Pictures aside, repeat the listing below exactly.

Start of EXCERPTED DATA

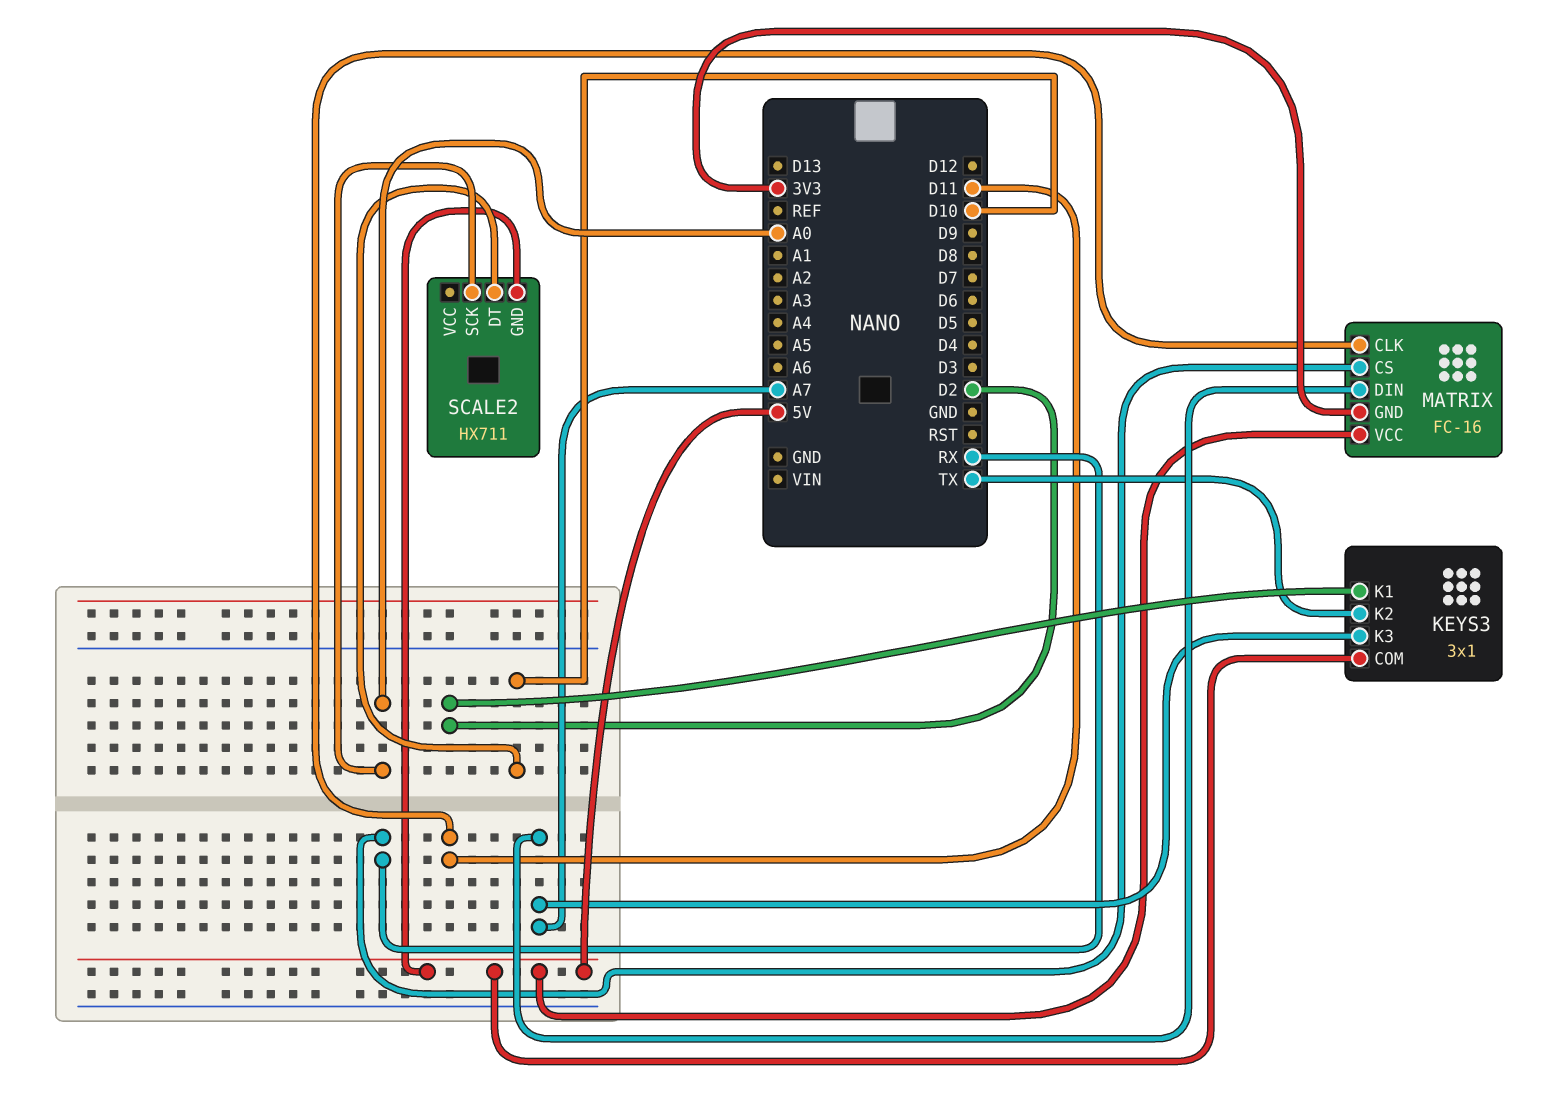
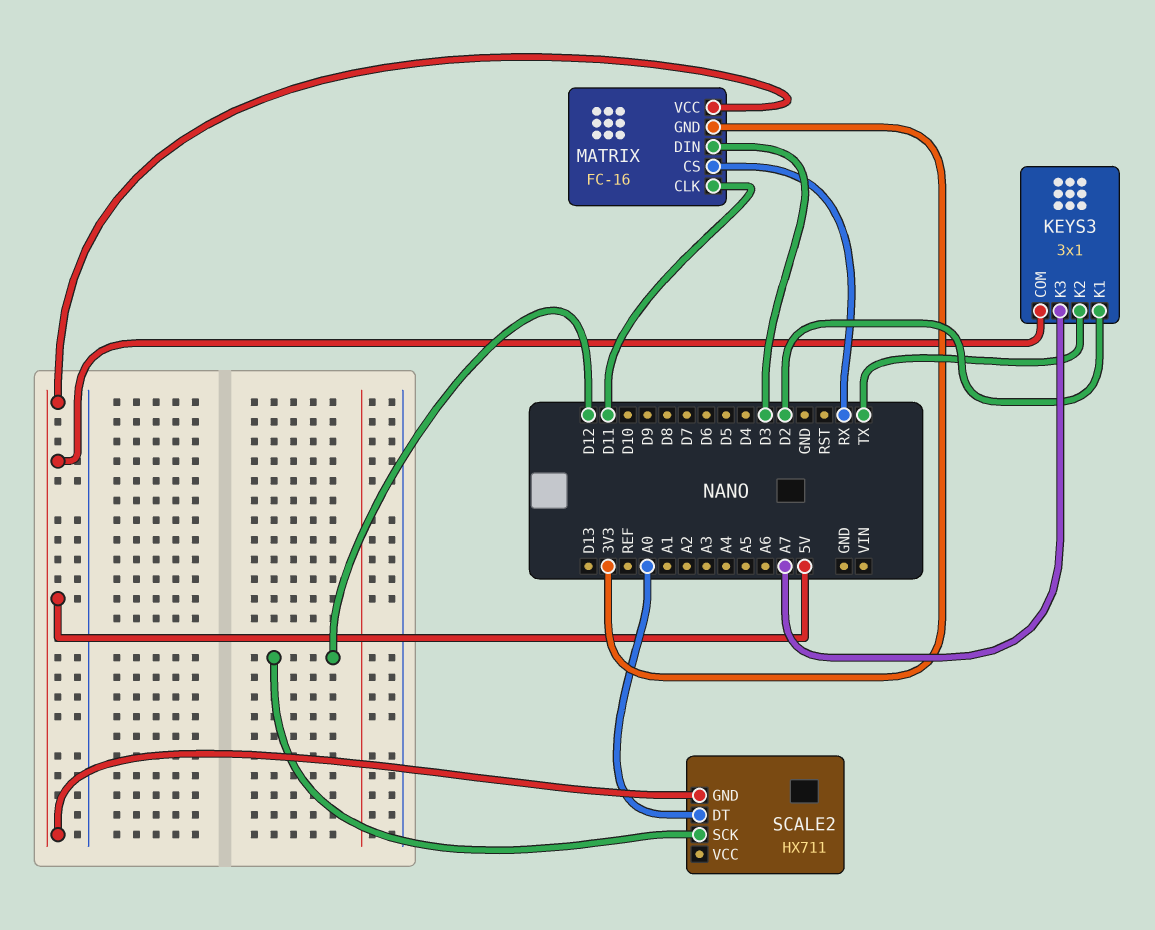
MATRIX pin DIN: A7 -> D3
SCALE2 pin DT: D10 -> A0
SCALE2 pin SCK: A0 -> D12

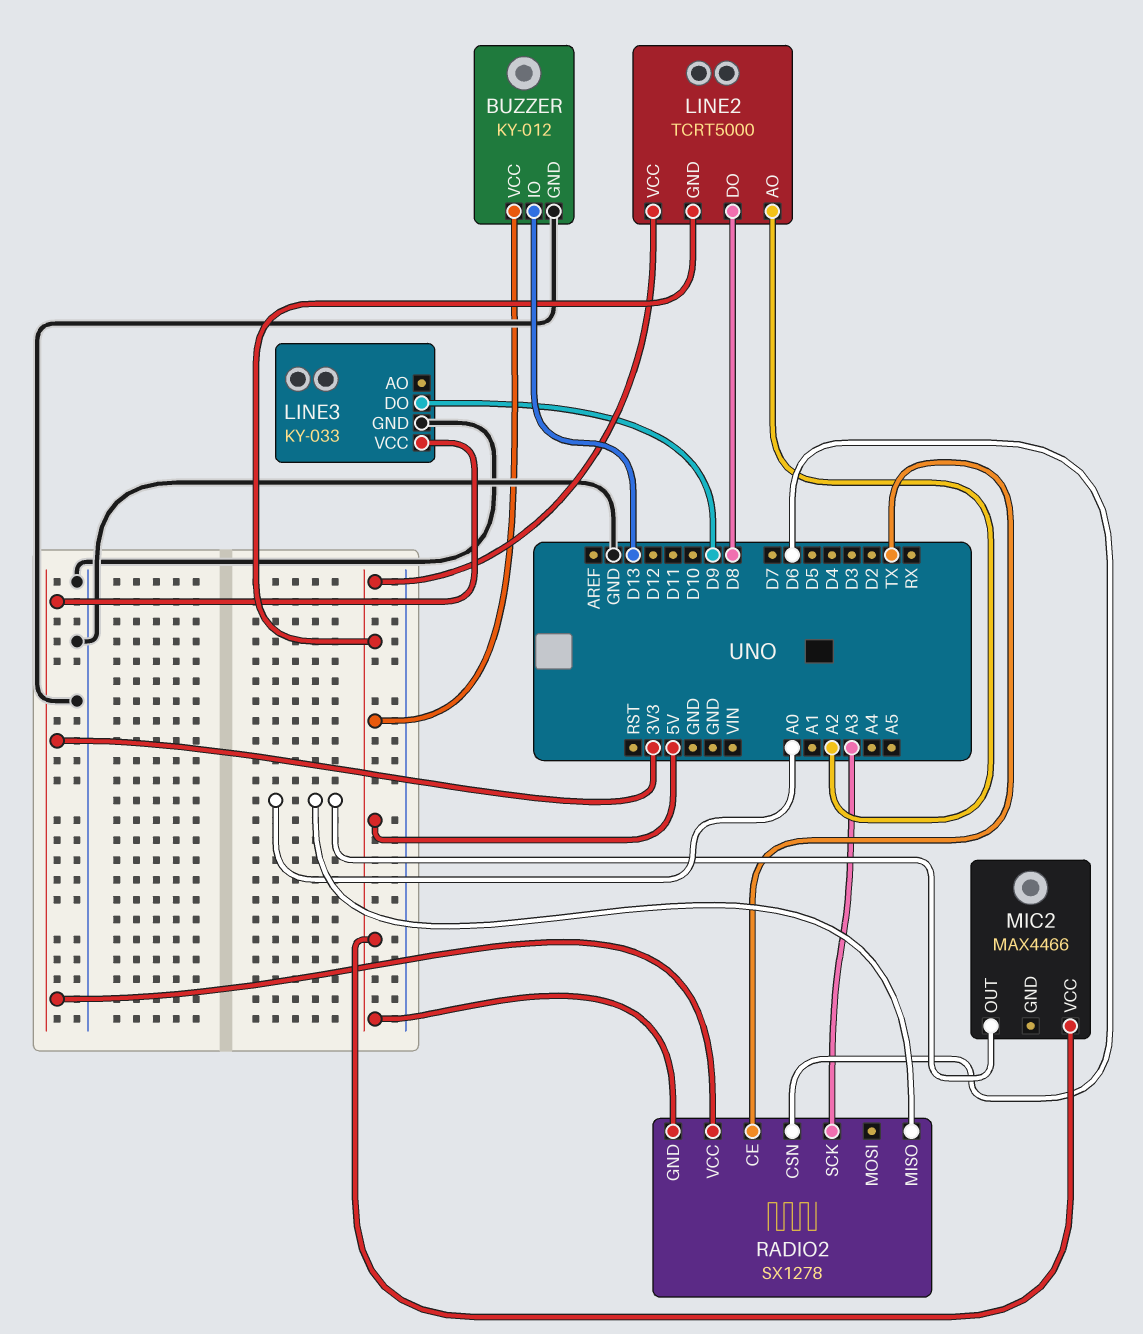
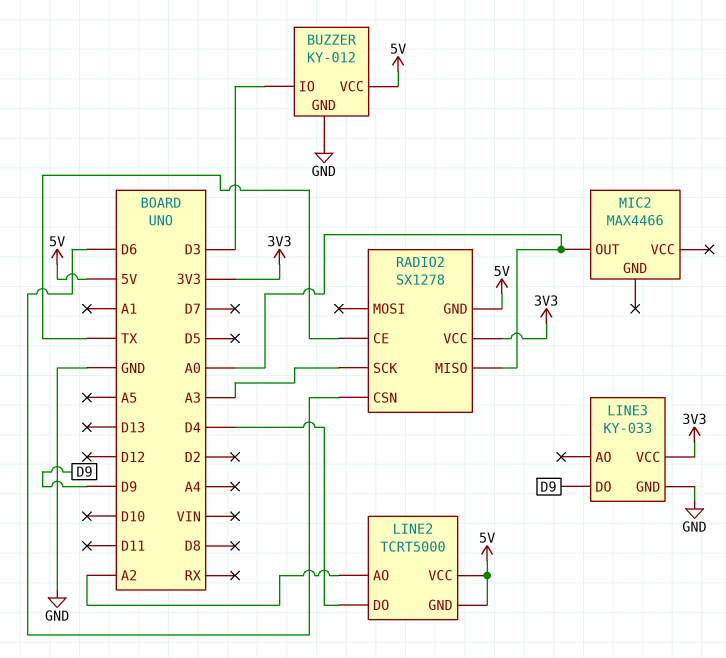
BUZZER pin IO: D13 -> D3
LINE2 pin DO: D8 -> D4
MIC2 pin VCC: 5V -> none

End of EXCERPTED DATA

TASK RESULT:
MATRIX pin DIN: A7 -> D3
SCALE2 pin DT: D10 -> A0
SCALE2 pin SCK: A0 -> D12

BUZZER pin IO: D13 -> D3
LINE2 pin DO: D8 -> D4
MIC2 pin VCC: 5V -> none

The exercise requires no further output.